SUPPLIED ENTRIES:
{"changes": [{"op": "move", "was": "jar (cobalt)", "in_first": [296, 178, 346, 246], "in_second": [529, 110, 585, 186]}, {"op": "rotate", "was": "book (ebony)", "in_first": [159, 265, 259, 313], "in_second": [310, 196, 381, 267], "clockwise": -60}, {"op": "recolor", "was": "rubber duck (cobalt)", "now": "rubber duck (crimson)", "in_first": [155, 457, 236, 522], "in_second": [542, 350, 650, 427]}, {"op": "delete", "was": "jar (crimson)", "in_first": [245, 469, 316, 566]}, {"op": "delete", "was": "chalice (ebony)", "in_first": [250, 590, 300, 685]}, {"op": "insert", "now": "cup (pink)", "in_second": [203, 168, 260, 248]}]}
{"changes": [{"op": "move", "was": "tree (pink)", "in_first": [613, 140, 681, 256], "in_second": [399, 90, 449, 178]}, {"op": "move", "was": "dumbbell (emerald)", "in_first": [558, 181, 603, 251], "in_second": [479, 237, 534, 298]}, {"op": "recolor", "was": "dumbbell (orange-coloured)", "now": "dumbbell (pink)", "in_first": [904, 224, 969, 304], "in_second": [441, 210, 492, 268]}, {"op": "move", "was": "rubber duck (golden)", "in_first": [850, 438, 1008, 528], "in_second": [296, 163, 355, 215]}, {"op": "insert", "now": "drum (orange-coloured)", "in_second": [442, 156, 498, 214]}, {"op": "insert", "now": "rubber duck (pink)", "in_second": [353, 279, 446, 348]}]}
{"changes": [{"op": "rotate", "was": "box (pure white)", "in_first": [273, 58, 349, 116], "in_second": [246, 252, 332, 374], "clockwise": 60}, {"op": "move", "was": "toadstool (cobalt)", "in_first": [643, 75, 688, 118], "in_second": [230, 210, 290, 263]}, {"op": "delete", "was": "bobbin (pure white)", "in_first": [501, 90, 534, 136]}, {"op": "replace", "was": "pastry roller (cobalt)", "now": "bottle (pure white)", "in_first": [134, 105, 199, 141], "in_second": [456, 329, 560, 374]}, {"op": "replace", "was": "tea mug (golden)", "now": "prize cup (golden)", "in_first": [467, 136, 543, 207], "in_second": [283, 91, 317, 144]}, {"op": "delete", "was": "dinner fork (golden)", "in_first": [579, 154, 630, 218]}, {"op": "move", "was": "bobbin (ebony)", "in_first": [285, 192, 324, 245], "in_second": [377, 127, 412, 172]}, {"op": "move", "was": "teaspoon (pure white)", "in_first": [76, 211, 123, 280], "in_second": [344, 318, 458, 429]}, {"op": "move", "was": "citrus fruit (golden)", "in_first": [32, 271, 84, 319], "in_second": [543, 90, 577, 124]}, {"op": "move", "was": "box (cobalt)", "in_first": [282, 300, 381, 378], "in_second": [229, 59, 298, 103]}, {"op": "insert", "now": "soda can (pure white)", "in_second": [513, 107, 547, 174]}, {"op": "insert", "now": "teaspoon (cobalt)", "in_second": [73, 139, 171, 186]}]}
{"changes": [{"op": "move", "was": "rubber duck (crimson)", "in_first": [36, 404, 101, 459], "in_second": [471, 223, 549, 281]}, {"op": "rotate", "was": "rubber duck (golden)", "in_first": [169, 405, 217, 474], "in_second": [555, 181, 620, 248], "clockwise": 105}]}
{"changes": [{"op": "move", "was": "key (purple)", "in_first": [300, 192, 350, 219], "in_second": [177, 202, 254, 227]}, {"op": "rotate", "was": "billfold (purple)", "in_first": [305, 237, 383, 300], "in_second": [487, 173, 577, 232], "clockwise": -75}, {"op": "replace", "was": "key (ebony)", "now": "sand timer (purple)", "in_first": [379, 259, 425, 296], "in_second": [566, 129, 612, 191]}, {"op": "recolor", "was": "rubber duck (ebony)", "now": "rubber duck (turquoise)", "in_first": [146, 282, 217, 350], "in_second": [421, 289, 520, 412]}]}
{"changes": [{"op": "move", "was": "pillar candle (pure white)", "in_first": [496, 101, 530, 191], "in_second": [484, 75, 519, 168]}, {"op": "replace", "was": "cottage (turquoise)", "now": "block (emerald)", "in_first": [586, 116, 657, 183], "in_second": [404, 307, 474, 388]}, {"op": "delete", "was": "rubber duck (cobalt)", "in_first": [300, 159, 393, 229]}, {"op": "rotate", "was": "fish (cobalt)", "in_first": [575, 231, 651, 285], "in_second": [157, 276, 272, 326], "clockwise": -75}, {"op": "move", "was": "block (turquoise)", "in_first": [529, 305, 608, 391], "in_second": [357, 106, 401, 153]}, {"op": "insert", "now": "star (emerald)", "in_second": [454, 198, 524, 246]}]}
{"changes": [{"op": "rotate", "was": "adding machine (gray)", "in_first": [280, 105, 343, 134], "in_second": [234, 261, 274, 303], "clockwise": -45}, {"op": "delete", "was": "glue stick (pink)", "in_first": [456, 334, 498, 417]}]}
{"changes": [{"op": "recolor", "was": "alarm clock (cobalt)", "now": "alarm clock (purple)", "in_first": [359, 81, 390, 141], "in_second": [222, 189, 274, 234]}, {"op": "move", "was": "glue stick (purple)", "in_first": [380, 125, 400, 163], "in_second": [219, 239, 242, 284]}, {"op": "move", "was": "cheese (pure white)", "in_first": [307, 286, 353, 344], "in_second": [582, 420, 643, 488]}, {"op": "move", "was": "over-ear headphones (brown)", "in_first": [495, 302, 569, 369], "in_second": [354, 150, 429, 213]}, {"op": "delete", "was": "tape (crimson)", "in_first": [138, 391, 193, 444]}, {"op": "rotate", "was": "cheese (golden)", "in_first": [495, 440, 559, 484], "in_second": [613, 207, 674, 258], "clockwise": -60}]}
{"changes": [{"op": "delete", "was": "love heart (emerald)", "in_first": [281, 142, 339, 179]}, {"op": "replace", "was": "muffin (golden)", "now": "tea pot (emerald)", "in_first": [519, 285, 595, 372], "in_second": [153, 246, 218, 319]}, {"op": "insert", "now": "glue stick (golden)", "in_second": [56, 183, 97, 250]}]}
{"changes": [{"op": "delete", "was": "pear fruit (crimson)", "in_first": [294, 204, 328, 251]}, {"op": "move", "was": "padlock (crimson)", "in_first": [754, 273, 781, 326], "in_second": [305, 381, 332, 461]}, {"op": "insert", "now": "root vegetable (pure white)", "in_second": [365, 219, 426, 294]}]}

DIRECTIONS FOR THIS TASK:
What is needed here is every record above, repeated exactly.

OUTPUT:
{"changes": [{"op": "move", "was": "jar (cobalt)", "in_first": [296, 178, 346, 246], "in_second": [529, 110, 585, 186]}, {"op": "rotate", "was": "book (ebony)", "in_first": [159, 265, 259, 313], "in_second": [310, 196, 381, 267], "clockwise": -60}, {"op": "recolor", "was": "rubber duck (cobalt)", "now": "rubber duck (crimson)", "in_first": [155, 457, 236, 522], "in_second": [542, 350, 650, 427]}, {"op": "delete", "was": "jar (crimson)", "in_first": [245, 469, 316, 566]}, {"op": "delete", "was": "chalice (ebony)", "in_first": [250, 590, 300, 685]}, {"op": "insert", "now": "cup (pink)", "in_second": [203, 168, 260, 248]}]}
{"changes": [{"op": "move", "was": "tree (pink)", "in_first": [613, 140, 681, 256], "in_second": [399, 90, 449, 178]}, {"op": "move", "was": "dumbbell (emerald)", "in_first": [558, 181, 603, 251], "in_second": [479, 237, 534, 298]}, {"op": "recolor", "was": "dumbbell (orange-coloured)", "now": "dumbbell (pink)", "in_first": [904, 224, 969, 304], "in_second": [441, 210, 492, 268]}, {"op": "move", "was": "rubber duck (golden)", "in_first": [850, 438, 1008, 528], "in_second": [296, 163, 355, 215]}, {"op": "insert", "now": "drum (orange-coloured)", "in_second": [442, 156, 498, 214]}, {"op": "insert", "now": "rubber duck (pink)", "in_second": [353, 279, 446, 348]}]}
{"changes": [{"op": "rotate", "was": "box (pure white)", "in_first": [273, 58, 349, 116], "in_second": [246, 252, 332, 374], "clockwise": 60}, {"op": "move", "was": "toadstool (cobalt)", "in_first": [643, 75, 688, 118], "in_second": [230, 210, 290, 263]}, {"op": "delete", "was": "bobbin (pure white)", "in_first": [501, 90, 534, 136]}, {"op": "replace", "was": "pastry roller (cobalt)", "now": "bottle (pure white)", "in_first": [134, 105, 199, 141], "in_second": [456, 329, 560, 374]}, {"op": "replace", "was": "tea mug (golden)", "now": "prize cup (golden)", "in_first": [467, 136, 543, 207], "in_second": [283, 91, 317, 144]}, {"op": "delete", "was": "dinner fork (golden)", "in_first": [579, 154, 630, 218]}, {"op": "move", "was": "bobbin (ebony)", "in_first": [285, 192, 324, 245], "in_second": [377, 127, 412, 172]}, {"op": "move", "was": "teaspoon (pure white)", "in_first": [76, 211, 123, 280], "in_second": [344, 318, 458, 429]}, {"op": "move", "was": "citrus fruit (golden)", "in_first": [32, 271, 84, 319], "in_second": [543, 90, 577, 124]}, {"op": "move", "was": "box (cobalt)", "in_first": [282, 300, 381, 378], "in_second": [229, 59, 298, 103]}, {"op": "insert", "now": "soda can (pure white)", "in_second": [513, 107, 547, 174]}, {"op": "insert", "now": "teaspoon (cobalt)", "in_second": [73, 139, 171, 186]}]}
{"changes": [{"op": "move", "was": "rubber duck (crimson)", "in_first": [36, 404, 101, 459], "in_second": [471, 223, 549, 281]}, {"op": "rotate", "was": "rubber duck (golden)", "in_first": [169, 405, 217, 474], "in_second": [555, 181, 620, 248], "clockwise": 105}]}
{"changes": [{"op": "move", "was": "key (purple)", "in_first": [300, 192, 350, 219], "in_second": [177, 202, 254, 227]}, {"op": "rotate", "was": "billfold (purple)", "in_first": [305, 237, 383, 300], "in_second": [487, 173, 577, 232], "clockwise": -75}, {"op": "replace", "was": "key (ebony)", "now": "sand timer (purple)", "in_first": [379, 259, 425, 296], "in_second": [566, 129, 612, 191]}, {"op": "recolor", "was": "rubber duck (ebony)", "now": "rubber duck (turquoise)", "in_first": [146, 282, 217, 350], "in_second": [421, 289, 520, 412]}]}
{"changes": [{"op": "move", "was": "pillar candle (pure white)", "in_first": [496, 101, 530, 191], "in_second": [484, 75, 519, 168]}, {"op": "replace", "was": "cottage (turquoise)", "now": "block (emerald)", "in_first": [586, 116, 657, 183], "in_second": [404, 307, 474, 388]}, {"op": "delete", "was": "rubber duck (cobalt)", "in_first": [300, 159, 393, 229]}, {"op": "rotate", "was": "fish (cobalt)", "in_first": [575, 231, 651, 285], "in_second": [157, 276, 272, 326], "clockwise": -75}, {"op": "move", "was": "block (turquoise)", "in_first": [529, 305, 608, 391], "in_second": [357, 106, 401, 153]}, {"op": "insert", "now": "star (emerald)", "in_second": [454, 198, 524, 246]}]}
{"changes": [{"op": "rotate", "was": "adding machine (gray)", "in_first": [280, 105, 343, 134], "in_second": [234, 261, 274, 303], "clockwise": -45}, {"op": "delete", "was": "glue stick (pink)", "in_first": [456, 334, 498, 417]}]}
{"changes": [{"op": "recolor", "was": "alarm clock (cobalt)", "now": "alarm clock (purple)", "in_first": [359, 81, 390, 141], "in_second": [222, 189, 274, 234]}, {"op": "move", "was": "glue stick (purple)", "in_first": [380, 125, 400, 163], "in_second": [219, 239, 242, 284]}, {"op": "move", "was": "cheese (pure white)", "in_first": [307, 286, 353, 344], "in_second": [582, 420, 643, 488]}, {"op": "move", "was": "over-ear headphones (brown)", "in_first": [495, 302, 569, 369], "in_second": [354, 150, 429, 213]}, {"op": "delete", "was": "tape (crimson)", "in_first": [138, 391, 193, 444]}, {"op": "rotate", "was": "cheese (golden)", "in_first": [495, 440, 559, 484], "in_second": [613, 207, 674, 258], "clockwise": -60}]}
{"changes": [{"op": "delete", "was": "love heart (emerald)", "in_first": [281, 142, 339, 179]}, {"op": "replace", "was": "muffin (golden)", "now": "tea pot (emerald)", "in_first": [519, 285, 595, 372], "in_second": [153, 246, 218, 319]}, {"op": "insert", "now": "glue stick (golden)", "in_second": [56, 183, 97, 250]}]}
{"changes": [{"op": "delete", "was": "pear fruit (crimson)", "in_first": [294, 204, 328, 251]}, {"op": "move", "was": "padlock (crimson)", "in_first": [754, 273, 781, 326], "in_second": [305, 381, 332, 461]}, {"op": "insert", "now": "root vegetable (pure white)", "in_second": [365, 219, 426, 294]}]}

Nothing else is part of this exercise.